Activity: Using the entries below, output each line exactly from the first through the one that contains "RTC3 pin SCL: D11 -> A5".

Edit tracking data
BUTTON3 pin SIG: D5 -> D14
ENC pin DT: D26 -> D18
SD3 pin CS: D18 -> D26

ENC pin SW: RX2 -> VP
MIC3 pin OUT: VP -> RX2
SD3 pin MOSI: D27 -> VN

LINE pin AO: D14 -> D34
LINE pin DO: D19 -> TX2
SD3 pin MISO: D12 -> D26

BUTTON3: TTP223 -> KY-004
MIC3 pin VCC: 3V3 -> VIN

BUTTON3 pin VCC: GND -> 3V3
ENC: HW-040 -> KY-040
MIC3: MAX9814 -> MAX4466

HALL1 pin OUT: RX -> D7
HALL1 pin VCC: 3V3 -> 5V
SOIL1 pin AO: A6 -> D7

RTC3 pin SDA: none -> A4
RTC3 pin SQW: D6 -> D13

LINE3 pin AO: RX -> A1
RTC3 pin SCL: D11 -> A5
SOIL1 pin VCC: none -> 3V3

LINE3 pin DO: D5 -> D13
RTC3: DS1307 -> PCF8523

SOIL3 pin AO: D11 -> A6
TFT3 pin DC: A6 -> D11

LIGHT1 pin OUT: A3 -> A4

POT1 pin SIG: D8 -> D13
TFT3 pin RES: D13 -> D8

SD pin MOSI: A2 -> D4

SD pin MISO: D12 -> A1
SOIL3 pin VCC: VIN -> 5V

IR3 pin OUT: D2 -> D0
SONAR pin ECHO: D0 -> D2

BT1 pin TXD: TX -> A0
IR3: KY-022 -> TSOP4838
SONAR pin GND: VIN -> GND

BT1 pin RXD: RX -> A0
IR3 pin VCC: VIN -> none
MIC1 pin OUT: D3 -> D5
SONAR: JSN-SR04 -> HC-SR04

Written solution:
BUTTON3 pin SIG: D5 -> D14
ENC pin DT: D26 -> D18
SD3 pin CS: D18 -> D26

ENC pin SW: RX2 -> VP
MIC3 pin OUT: VP -> RX2
SD3 pin MOSI: D27 -> VN

LINE pin AO: D14 -> D34
LINE pin DO: D19 -> TX2
SD3 pin MISO: D12 -> D26

BUTTON3: TTP223 -> KY-004
MIC3 pin VCC: 3V3 -> VIN

BUTTON3 pin VCC: GND -> 3V3
ENC: HW-040 -> KY-040
MIC3: MAX9814 -> MAX4466

HALL1 pin OUT: RX -> D7
HALL1 pin VCC: 3V3 -> 5V
SOIL1 pin AO: A6 -> D7

RTC3 pin SDA: none -> A4
RTC3 pin SQW: D6 -> D13

LINE3 pin AO: RX -> A1
RTC3 pin SCL: D11 -> A5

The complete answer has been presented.